* About this task
If an entry holds a picture, drop the picture but restate the entry word for word.

(Image sets with object changes)

────────────────────

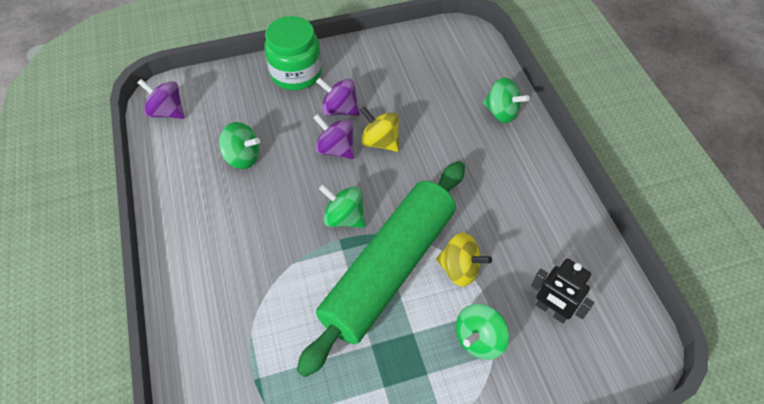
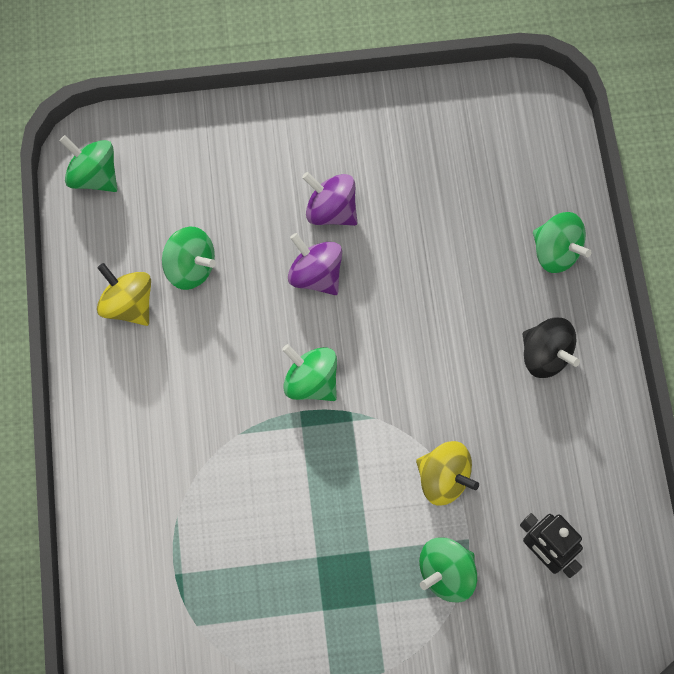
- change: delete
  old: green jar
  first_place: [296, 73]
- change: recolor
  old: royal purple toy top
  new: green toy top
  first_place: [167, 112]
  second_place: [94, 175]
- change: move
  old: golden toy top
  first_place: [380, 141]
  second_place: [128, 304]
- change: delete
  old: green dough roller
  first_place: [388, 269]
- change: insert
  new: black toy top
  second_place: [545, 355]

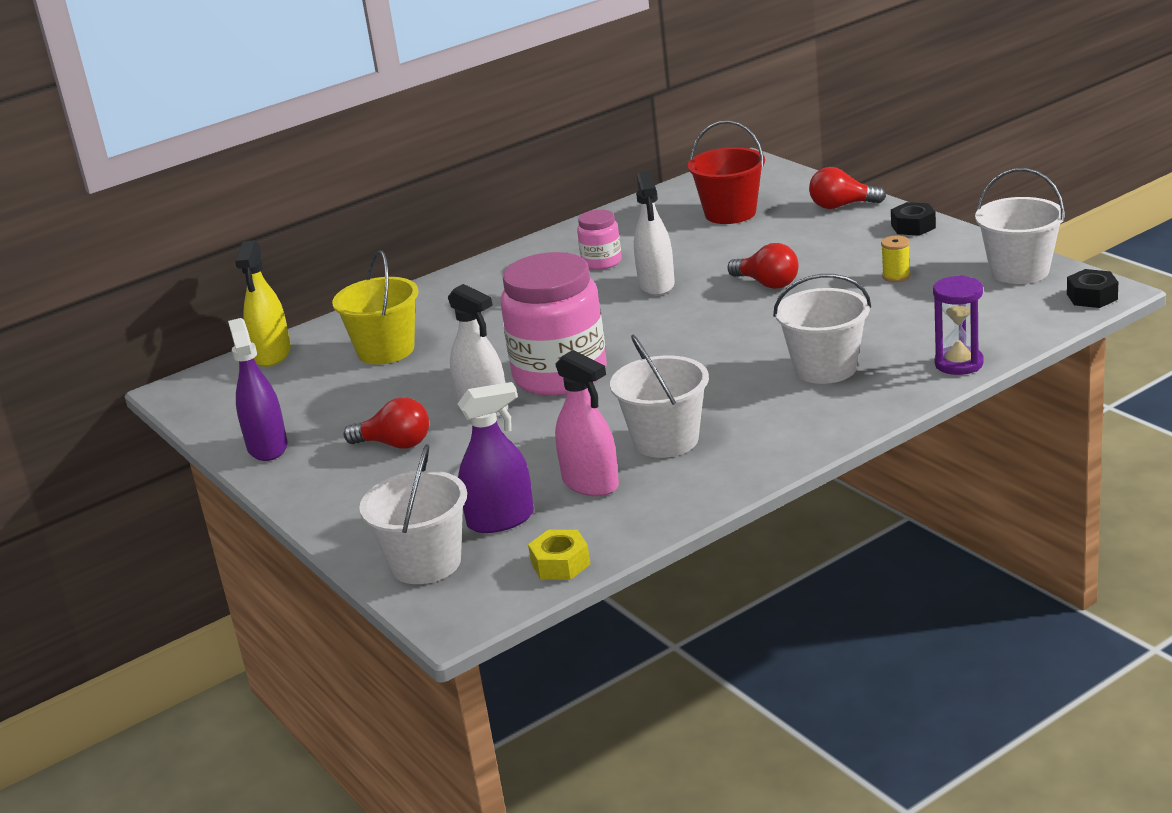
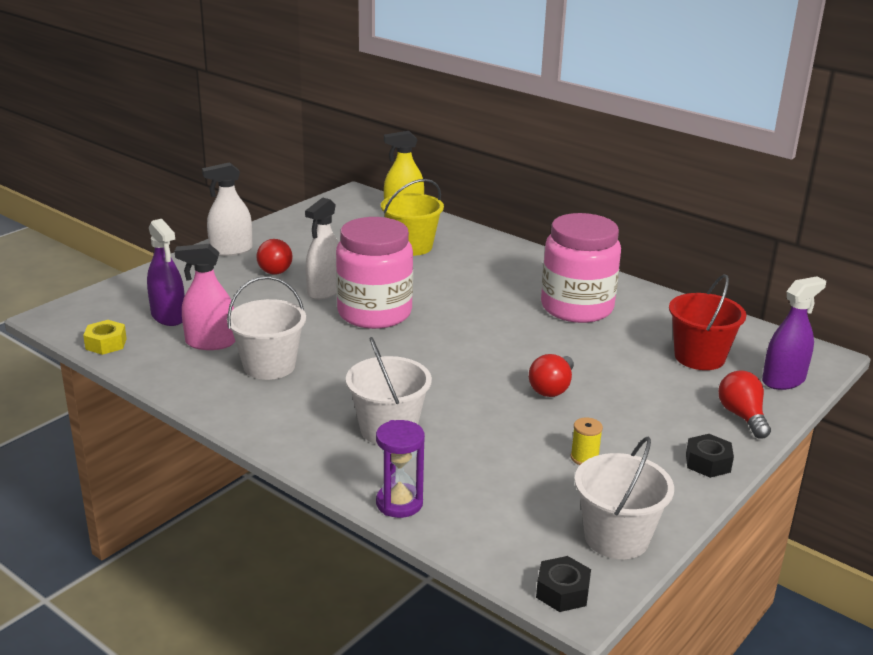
- change: move
  old: pure white spray cleaner
  first_place: [656, 285]
  second_place: [231, 250]
- change: resize
  old: pink jar
  first_place: [601, 262]
  second_place: [577, 307]
  factor: 2.08
- change: move
  old: royal purple spray cleaner
  first_place: [267, 447]
  second_place: [783, 380]
- change: rotate
  old: pink spray cleaner
  first_place: [590, 483]
  second_place: [210, 343]
  degrees: 60
- change: delete
  old: pure white sand bucket
  first_place: [425, 563]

────────────────────

* Your solution
- change: delete
  old: green jar
  first_place: [296, 73]
- change: recolor
  old: royal purple toy top
  new: green toy top
  first_place: [167, 112]
  second_place: [94, 175]
- change: move
  old: golden toy top
  first_place: [380, 141]
  second_place: [128, 304]
- change: delete
  old: green dough roller
  first_place: [388, 269]
- change: insert
  new: black toy top
  second_place: [545, 355]

- change: move
  old: pure white spray cleaner
  first_place: [656, 285]
  second_place: [231, 250]
- change: resize
  old: pink jar
  first_place: [601, 262]
  second_place: [577, 307]
  factor: 2.08
- change: move
  old: royal purple spray cleaner
  first_place: [267, 447]
  second_place: [783, 380]
- change: rotate
  old: pink spray cleaner
  first_place: [590, 483]
  second_place: [210, 343]
  degrees: 60
- change: delete
  old: pure white sand bucket
  first_place: [425, 563]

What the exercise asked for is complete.